Activity.
Please give back the lines from the line containing "red scissors: 3 -> 4" through the end of the listing below, exactly as written and without pictures.

Exercise inputs.
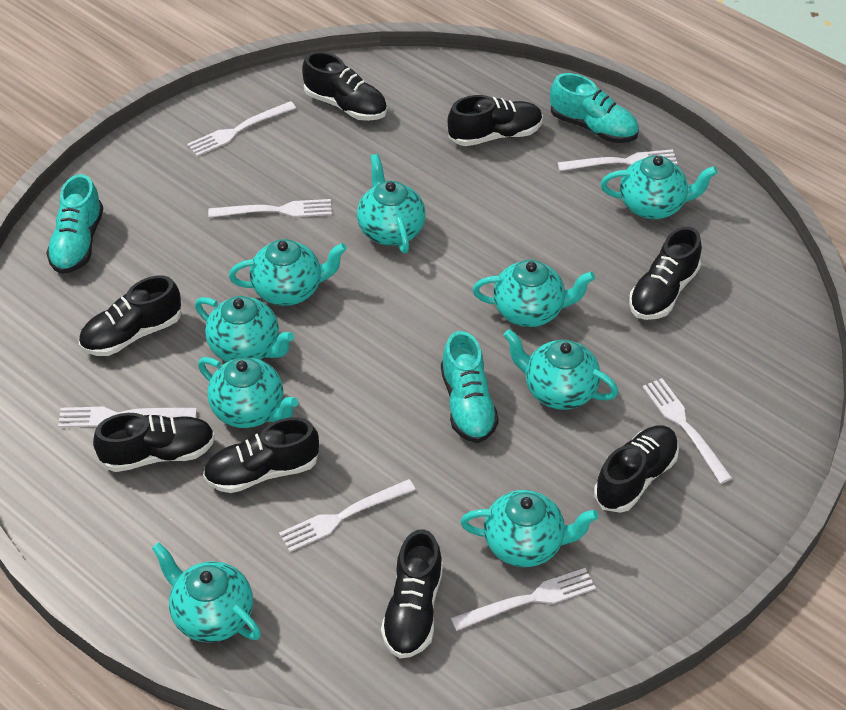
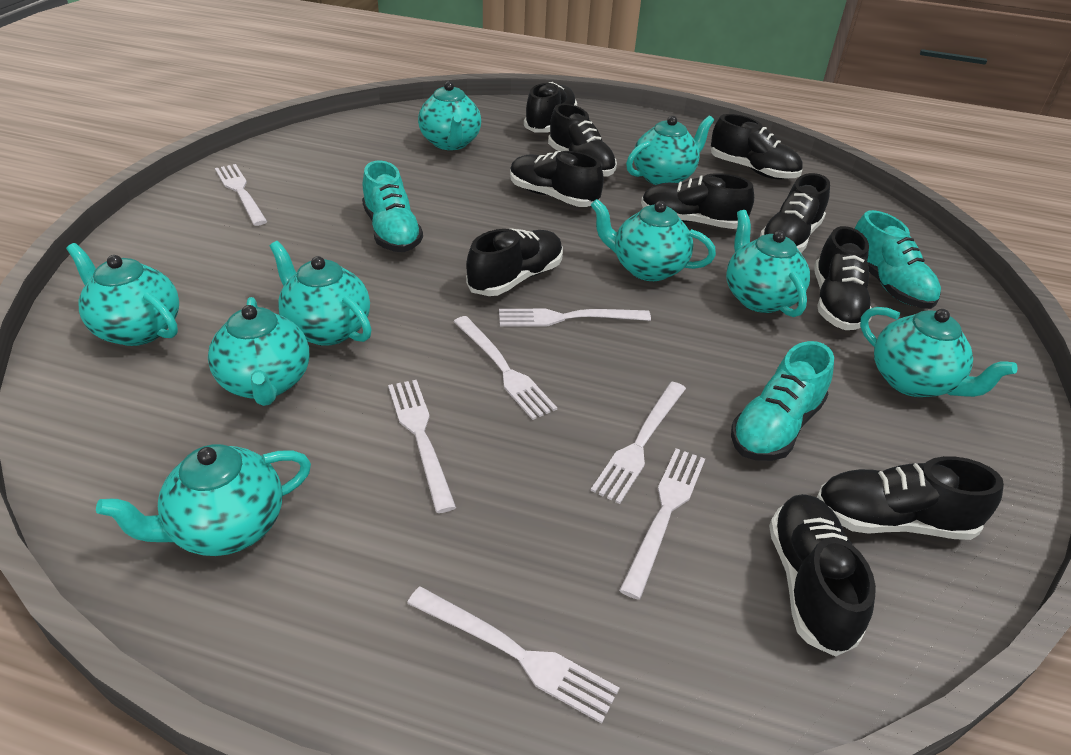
black shoe: 8 -> 10

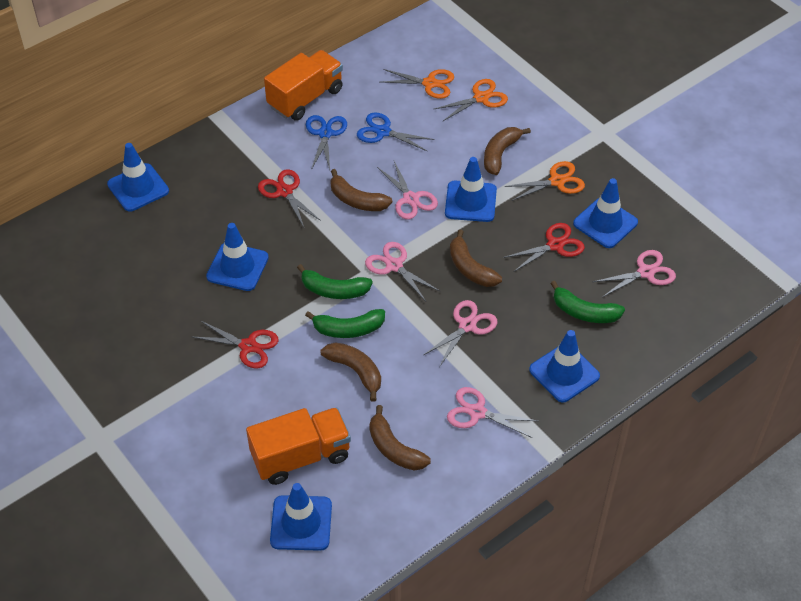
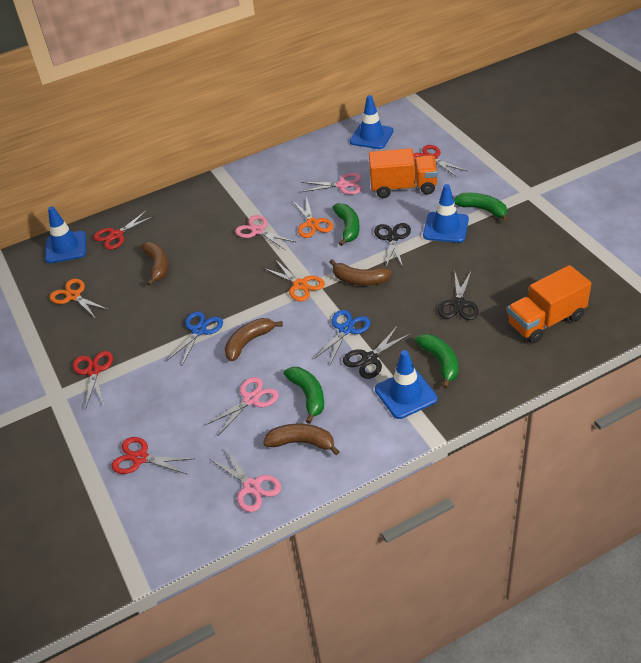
black scissors: 0 -> 3
blue traffic cone: 6 -> 4
brown banana: 5 -> 4
green banana: 3 -> 4
pink scissors: 5 -> 4
red scissors: 3 -> 4

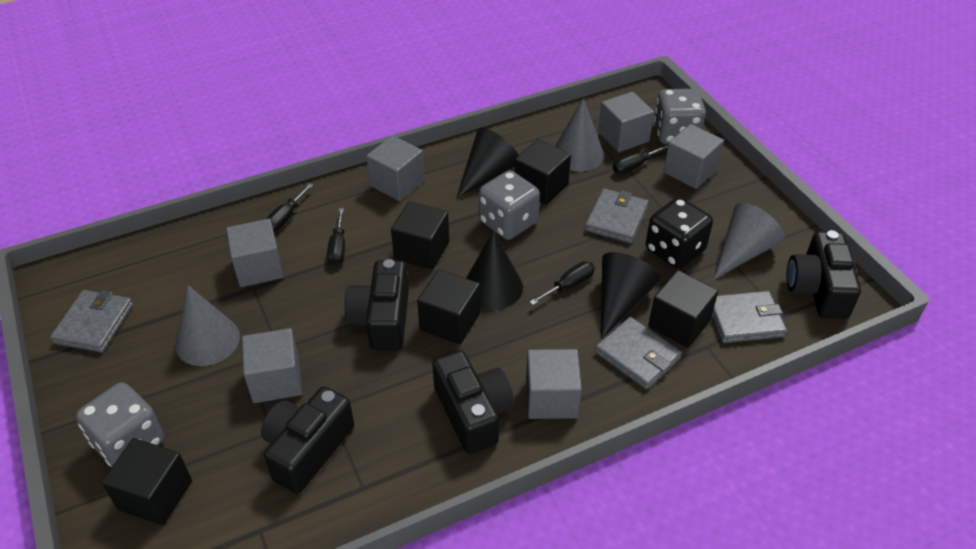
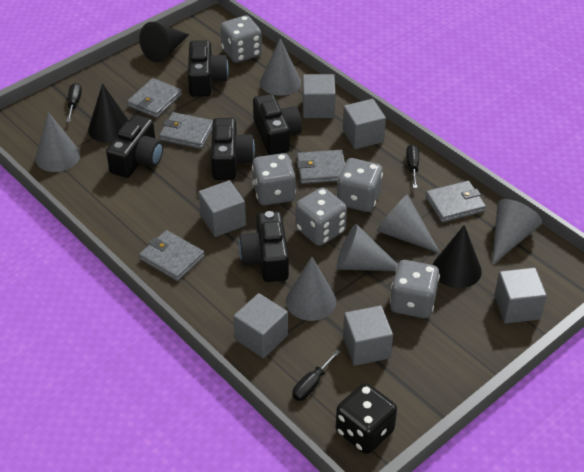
black camera: 4 -> 5
black cube: 5 -> 0
black screwdriver: 4 -> 3
grey cone: 3 -> 6
grey dice: 3 -> 5
grey wallet: 4 -> 5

Result for this task.
red scissors: 3 -> 4

black camera: 4 -> 5
black cube: 5 -> 0
black screwdriver: 4 -> 3
grey cone: 3 -> 6
grey dice: 3 -> 5
grey wallet: 4 -> 5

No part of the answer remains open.